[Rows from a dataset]
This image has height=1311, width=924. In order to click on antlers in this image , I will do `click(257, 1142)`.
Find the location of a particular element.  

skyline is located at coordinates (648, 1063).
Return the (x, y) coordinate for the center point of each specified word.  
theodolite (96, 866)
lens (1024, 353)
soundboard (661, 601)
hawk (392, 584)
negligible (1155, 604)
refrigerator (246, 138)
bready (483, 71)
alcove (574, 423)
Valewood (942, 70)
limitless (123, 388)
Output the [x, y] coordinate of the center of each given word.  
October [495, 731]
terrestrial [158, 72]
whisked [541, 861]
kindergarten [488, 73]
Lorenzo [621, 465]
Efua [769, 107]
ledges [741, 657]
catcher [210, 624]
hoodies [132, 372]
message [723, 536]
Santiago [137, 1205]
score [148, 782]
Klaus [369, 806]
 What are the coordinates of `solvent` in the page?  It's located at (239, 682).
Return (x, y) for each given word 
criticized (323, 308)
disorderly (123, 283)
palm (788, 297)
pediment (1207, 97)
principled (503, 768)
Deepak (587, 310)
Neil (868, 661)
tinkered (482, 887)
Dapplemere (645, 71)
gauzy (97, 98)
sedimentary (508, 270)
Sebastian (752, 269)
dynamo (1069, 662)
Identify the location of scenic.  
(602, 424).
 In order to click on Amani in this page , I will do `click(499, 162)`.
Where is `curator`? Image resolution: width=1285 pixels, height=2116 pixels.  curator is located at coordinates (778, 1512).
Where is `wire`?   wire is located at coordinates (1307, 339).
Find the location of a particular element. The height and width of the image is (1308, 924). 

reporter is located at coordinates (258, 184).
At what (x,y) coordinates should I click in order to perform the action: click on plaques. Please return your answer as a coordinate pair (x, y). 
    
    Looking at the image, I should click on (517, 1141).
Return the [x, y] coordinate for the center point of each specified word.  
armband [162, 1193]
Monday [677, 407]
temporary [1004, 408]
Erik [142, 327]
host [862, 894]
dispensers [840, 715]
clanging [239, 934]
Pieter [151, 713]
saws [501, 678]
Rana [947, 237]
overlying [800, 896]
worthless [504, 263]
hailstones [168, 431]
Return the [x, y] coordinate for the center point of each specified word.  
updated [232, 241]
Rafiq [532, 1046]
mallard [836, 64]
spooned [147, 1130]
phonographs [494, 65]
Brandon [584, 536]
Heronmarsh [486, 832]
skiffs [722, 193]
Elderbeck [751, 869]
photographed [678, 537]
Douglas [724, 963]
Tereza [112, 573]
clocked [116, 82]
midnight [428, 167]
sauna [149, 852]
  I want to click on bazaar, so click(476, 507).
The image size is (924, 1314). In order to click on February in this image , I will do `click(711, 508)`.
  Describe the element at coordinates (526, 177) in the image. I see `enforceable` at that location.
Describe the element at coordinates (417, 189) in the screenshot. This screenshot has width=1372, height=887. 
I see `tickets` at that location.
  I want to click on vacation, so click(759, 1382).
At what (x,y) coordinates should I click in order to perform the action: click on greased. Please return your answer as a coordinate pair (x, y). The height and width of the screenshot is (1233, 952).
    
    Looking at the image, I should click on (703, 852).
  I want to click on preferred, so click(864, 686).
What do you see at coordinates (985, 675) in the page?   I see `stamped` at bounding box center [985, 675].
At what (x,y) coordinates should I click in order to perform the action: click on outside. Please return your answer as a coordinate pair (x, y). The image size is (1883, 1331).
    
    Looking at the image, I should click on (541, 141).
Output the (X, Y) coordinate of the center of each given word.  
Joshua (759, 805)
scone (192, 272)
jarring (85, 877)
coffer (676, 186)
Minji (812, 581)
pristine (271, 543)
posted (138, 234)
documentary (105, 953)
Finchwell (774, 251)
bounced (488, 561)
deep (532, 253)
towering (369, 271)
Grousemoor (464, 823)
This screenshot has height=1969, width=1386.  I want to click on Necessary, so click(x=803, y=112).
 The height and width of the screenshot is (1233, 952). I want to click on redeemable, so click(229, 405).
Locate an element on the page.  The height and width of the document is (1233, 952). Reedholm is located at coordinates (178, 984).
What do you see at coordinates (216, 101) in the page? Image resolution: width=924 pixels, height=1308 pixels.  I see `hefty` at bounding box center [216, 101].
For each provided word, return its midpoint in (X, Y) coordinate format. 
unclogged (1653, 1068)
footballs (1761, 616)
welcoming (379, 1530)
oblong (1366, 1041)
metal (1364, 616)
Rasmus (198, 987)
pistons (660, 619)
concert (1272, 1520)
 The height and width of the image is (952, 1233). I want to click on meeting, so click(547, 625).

Set exercise: Quote the data from its first line through the line containing "refrigerator (246, 138)", including both of those lines, and reproduce every line word for word.

Task output:
This image has height=1311, width=924. In order to click on antlers in this image , I will do `click(257, 1142)`.
Find the location of a particular element.  

skyline is located at coordinates (648, 1063).
Return the (x, y) coordinate for the center point of each specified word.  
theodolite (96, 866)
lens (1024, 353)
soundboard (661, 601)
hawk (392, 584)
negligible (1155, 604)
refrigerator (246, 138)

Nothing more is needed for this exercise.